-- DATA IN THIS EXERCISE --
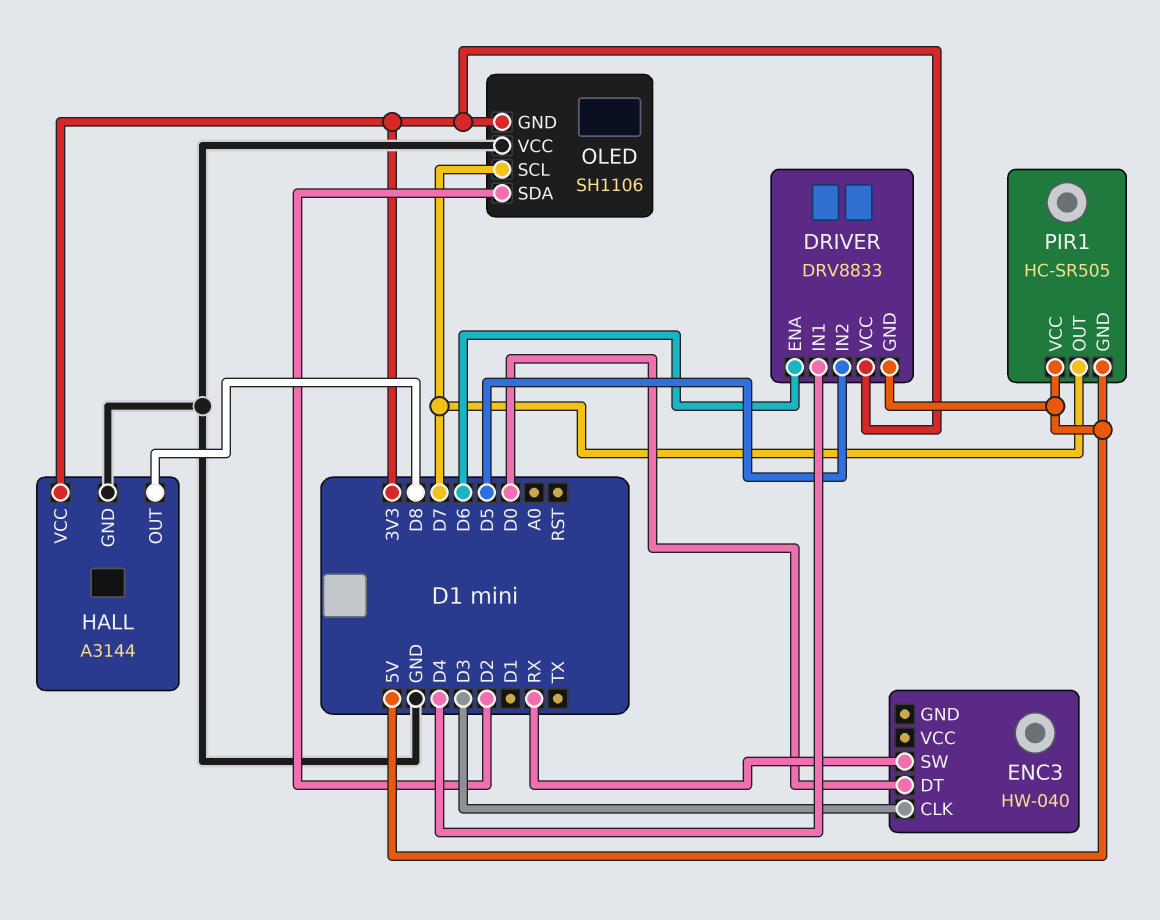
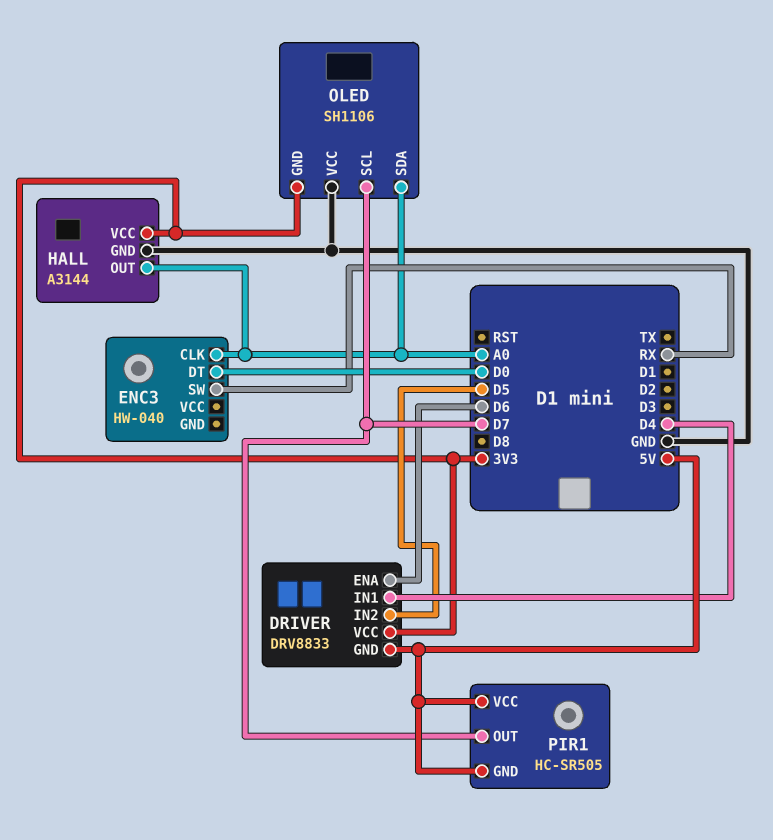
ENC3 pin CLK: D3 -> A0
HALL pin OUT: D8 -> A0
OLED pin SDA: D2 -> A0

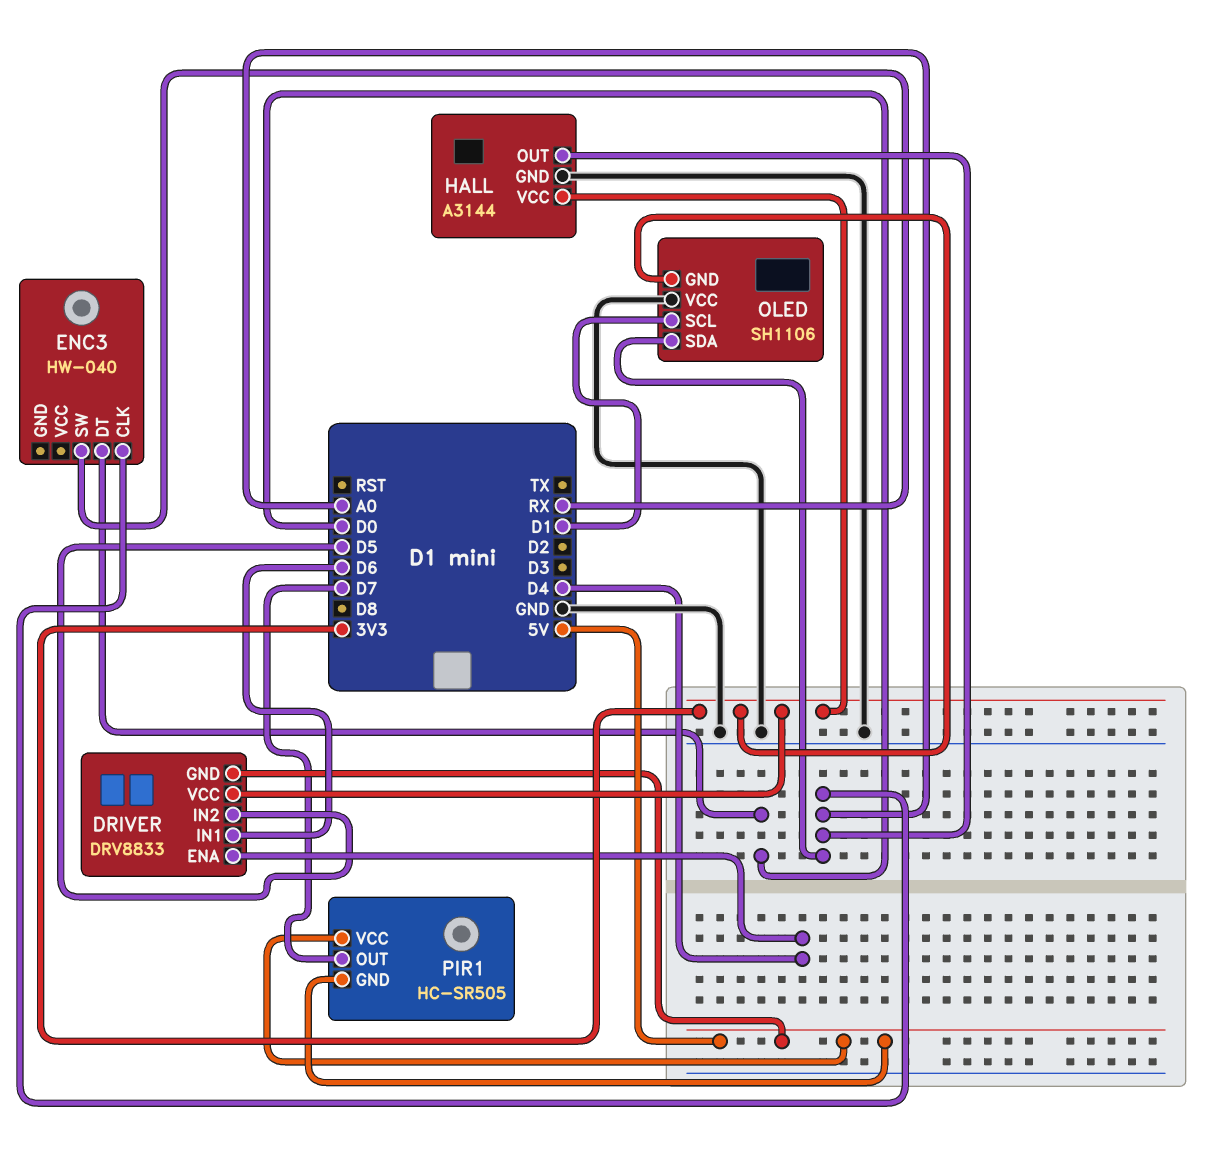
DRIVER pin ENA: D6 -> D4
DRIVER pin IN1: D4 -> D6
OLED pin SCL: D7 -> D1

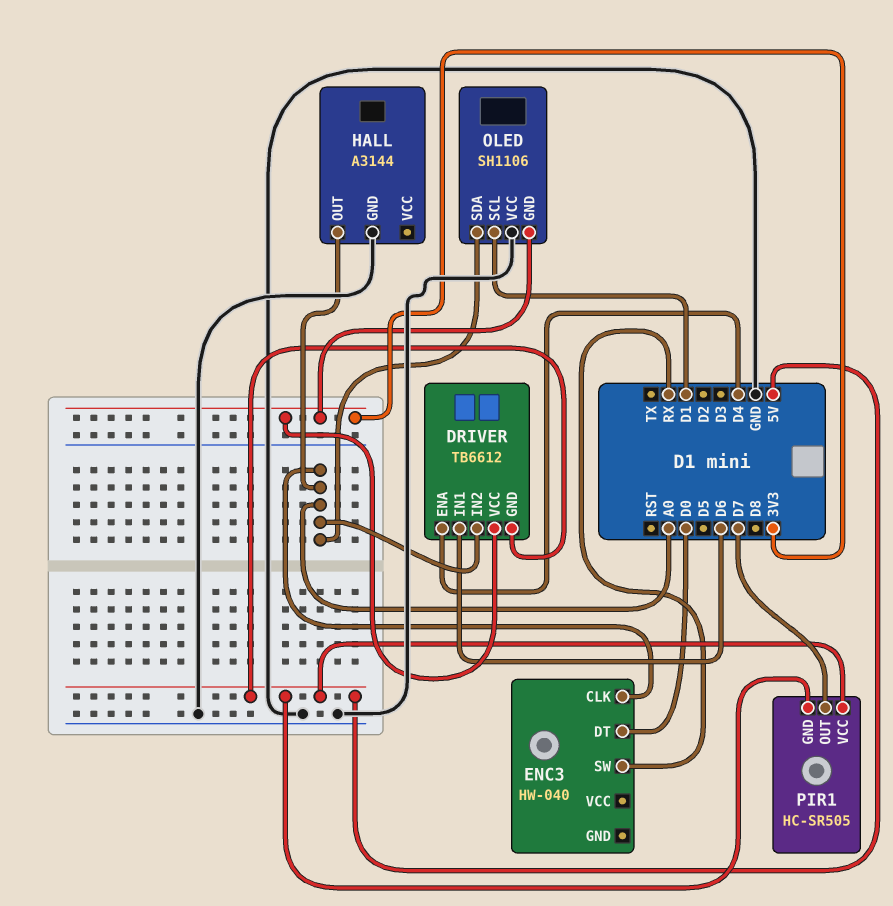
DRIVER: DRV8833 -> TB6612
DRIVER pin IN2: D5 -> A0
HALL pin VCC: 3V3 -> none

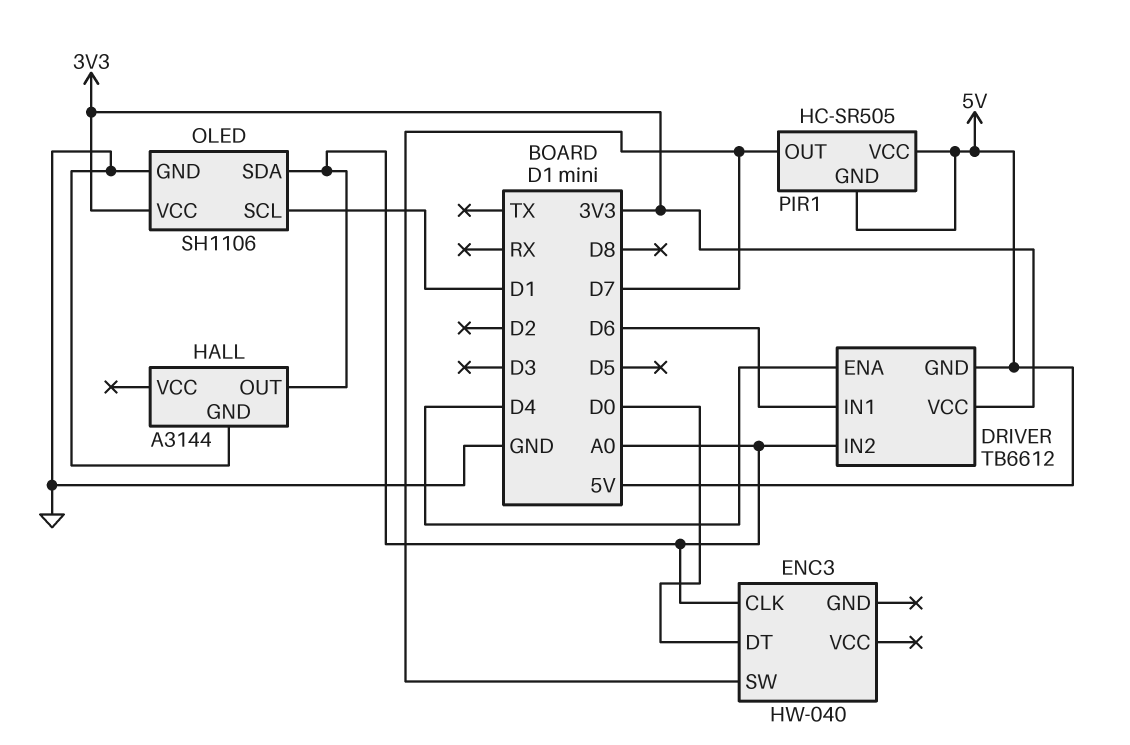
ENC3 pin SW: RX -> D7
OLED pin GND: 3V3 -> GND
OLED pin VCC: GND -> 3V3

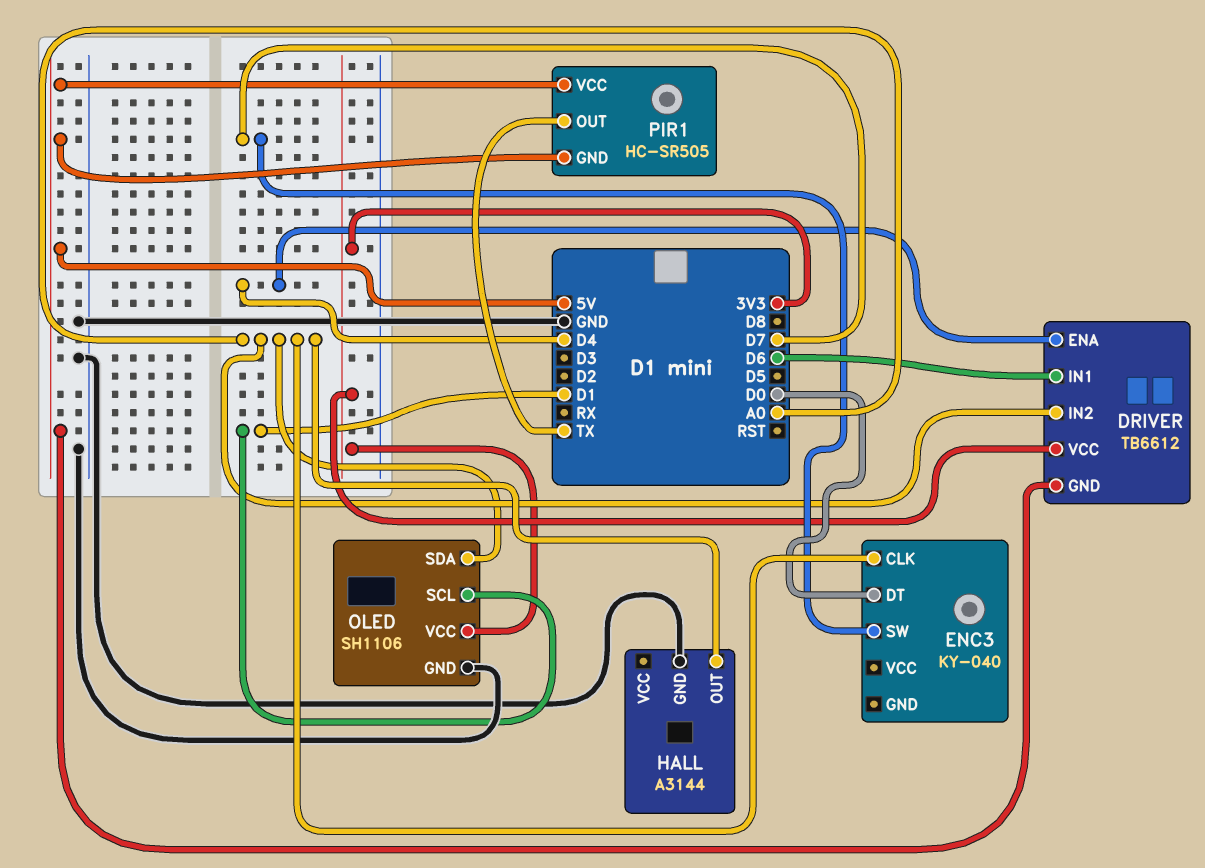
ENC3: HW-040 -> KY-040
PIR1 pin OUT: D7 -> TX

-- PROBLEM TO WORK ON --
Would you set down the entries exactly as given, minus their pictures?

-- OUTPUT FOR THIS EXERCISE --
ENC3 pin CLK: D3 -> A0
HALL pin OUT: D8 -> A0
OLED pin SDA: D2 -> A0

DRIVER pin ENA: D6 -> D4
DRIVER pin IN1: D4 -> D6
OLED pin SCL: D7 -> D1

DRIVER: DRV8833 -> TB6612
DRIVER pin IN2: D5 -> A0
HALL pin VCC: 3V3 -> none

ENC3 pin SW: RX -> D7
OLED pin GND: 3V3 -> GND
OLED pin VCC: GND -> 3V3

ENC3: HW-040 -> KY-040
PIR1 pin OUT: D7 -> TX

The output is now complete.